Task goal —
Copy out the rows below word for word, starting at the first row and ending at the one that contains "red star at", with both of those rows included.
* * *
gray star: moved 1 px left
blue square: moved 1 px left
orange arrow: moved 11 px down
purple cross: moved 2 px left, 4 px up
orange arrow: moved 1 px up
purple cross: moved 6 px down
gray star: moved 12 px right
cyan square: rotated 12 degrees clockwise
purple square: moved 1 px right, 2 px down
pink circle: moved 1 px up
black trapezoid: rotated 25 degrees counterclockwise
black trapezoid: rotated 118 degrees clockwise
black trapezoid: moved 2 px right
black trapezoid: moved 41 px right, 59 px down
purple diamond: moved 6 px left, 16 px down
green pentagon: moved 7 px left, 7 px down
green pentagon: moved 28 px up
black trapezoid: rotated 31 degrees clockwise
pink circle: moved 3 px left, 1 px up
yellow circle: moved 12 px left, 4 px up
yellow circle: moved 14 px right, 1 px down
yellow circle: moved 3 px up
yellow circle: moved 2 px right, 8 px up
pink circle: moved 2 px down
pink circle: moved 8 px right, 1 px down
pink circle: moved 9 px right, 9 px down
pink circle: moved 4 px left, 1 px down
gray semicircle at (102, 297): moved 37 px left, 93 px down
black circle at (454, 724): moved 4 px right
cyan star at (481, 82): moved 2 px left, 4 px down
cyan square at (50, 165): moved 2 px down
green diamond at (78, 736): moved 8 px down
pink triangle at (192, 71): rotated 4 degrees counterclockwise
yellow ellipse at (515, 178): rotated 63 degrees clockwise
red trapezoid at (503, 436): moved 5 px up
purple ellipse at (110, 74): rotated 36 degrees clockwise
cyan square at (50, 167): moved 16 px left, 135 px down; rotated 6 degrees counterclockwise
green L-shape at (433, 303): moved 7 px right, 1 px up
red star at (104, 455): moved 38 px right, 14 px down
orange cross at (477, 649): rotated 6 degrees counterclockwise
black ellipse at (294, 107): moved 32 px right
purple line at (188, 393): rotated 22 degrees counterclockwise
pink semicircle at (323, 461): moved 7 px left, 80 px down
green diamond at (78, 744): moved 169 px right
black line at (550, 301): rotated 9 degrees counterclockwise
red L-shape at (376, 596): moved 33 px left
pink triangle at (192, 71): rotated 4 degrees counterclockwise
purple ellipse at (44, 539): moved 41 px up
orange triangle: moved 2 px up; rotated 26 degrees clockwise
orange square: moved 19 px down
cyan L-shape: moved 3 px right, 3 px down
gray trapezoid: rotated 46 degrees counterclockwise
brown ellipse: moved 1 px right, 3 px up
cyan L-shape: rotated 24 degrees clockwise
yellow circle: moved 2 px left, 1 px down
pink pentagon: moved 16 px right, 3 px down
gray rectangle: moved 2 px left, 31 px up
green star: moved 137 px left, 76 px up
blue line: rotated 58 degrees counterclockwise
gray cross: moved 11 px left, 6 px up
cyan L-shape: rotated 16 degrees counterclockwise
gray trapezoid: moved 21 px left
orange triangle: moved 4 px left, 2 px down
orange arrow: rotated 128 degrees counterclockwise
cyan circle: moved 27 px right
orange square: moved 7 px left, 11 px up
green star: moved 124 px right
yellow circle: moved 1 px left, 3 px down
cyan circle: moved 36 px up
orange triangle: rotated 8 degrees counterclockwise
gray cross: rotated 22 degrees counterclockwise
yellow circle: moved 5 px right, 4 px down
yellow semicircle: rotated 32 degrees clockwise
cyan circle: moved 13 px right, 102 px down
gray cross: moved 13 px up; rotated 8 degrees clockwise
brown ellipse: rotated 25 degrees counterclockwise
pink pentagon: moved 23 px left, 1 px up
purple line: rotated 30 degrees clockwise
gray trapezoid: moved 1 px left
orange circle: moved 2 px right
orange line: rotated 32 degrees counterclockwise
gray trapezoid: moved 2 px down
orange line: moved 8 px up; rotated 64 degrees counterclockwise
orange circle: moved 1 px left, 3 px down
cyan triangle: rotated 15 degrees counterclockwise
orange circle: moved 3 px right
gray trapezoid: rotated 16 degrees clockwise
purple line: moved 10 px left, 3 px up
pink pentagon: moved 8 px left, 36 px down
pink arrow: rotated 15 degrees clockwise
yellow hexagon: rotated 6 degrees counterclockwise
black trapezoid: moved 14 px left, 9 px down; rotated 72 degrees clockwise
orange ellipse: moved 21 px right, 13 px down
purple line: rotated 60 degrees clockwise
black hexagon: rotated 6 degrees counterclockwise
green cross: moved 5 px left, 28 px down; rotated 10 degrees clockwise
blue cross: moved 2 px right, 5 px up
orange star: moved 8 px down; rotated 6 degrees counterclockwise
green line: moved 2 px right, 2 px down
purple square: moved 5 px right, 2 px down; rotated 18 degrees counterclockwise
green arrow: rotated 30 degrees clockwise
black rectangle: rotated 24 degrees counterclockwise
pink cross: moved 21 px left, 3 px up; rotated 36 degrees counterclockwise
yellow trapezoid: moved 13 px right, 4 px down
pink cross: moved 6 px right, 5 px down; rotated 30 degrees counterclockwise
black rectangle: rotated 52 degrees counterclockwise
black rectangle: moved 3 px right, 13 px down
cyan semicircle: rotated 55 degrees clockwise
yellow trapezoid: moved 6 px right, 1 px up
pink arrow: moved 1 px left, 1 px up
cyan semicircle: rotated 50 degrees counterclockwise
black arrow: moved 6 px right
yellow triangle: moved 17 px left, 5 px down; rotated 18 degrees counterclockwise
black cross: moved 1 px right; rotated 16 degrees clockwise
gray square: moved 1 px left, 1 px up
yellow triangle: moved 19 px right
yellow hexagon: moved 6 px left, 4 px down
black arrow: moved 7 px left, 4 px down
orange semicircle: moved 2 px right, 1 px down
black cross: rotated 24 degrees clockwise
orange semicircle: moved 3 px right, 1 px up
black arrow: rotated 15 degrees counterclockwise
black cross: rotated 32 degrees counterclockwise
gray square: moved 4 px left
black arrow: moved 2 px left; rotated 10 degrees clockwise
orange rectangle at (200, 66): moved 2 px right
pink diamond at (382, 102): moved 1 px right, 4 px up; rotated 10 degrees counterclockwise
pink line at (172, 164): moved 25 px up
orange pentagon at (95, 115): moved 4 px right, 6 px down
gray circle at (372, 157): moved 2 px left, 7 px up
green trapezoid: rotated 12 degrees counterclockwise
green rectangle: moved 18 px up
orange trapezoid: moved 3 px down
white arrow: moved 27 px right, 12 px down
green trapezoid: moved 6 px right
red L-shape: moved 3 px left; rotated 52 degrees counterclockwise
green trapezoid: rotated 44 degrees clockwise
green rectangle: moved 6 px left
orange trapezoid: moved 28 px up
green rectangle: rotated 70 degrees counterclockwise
* * *
Exercise solution —
gray star: moved 1 px left
blue square: moved 1 px left
orange arrow: moved 11 px down
purple cross: moved 2 px left, 4 px up
orange arrow: moved 1 px up
purple cross: moved 6 px down
gray star: moved 12 px right
cyan square: rotated 12 degrees clockwise
purple square: moved 1 px right, 2 px down
pink circle: moved 1 px up
black trapezoid: rotated 25 degrees counterclockwise
black trapezoid: rotated 118 degrees clockwise
black trapezoid: moved 2 px right
black trapezoid: moved 41 px right, 59 px down
purple diamond: moved 6 px left, 16 px down
green pentagon: moved 7 px left, 7 px down
green pentagon: moved 28 px up
black trapezoid: rotated 31 degrees clockwise
pink circle: moved 3 px left, 1 px up
yellow circle: moved 12 px left, 4 px up
yellow circle: moved 14 px right, 1 px down
yellow circle: moved 3 px up
yellow circle: moved 2 px right, 8 px up
pink circle: moved 2 px down
pink circle: moved 8 px right, 1 px down
pink circle: moved 9 px right, 9 px down
pink circle: moved 4 px left, 1 px down
gray semicircle at (102, 297): moved 37 px left, 93 px down
black circle at (454, 724): moved 4 px right
cyan star at (481, 82): moved 2 px left, 4 px down
cyan square at (50, 165): moved 2 px down
green diamond at (78, 736): moved 8 px down
pink triangle at (192, 71): rotated 4 degrees counterclockwise
yellow ellipse at (515, 178): rotated 63 degrees clockwise
red trapezoid at (503, 436): moved 5 px up
purple ellipse at (110, 74): rotated 36 degrees clockwise
cyan square at (50, 167): moved 16 px left, 135 px down; rotated 6 degrees counterclockwise
green L-shape at (433, 303): moved 7 px right, 1 px up
red star at (104, 455): moved 38 px right, 14 px down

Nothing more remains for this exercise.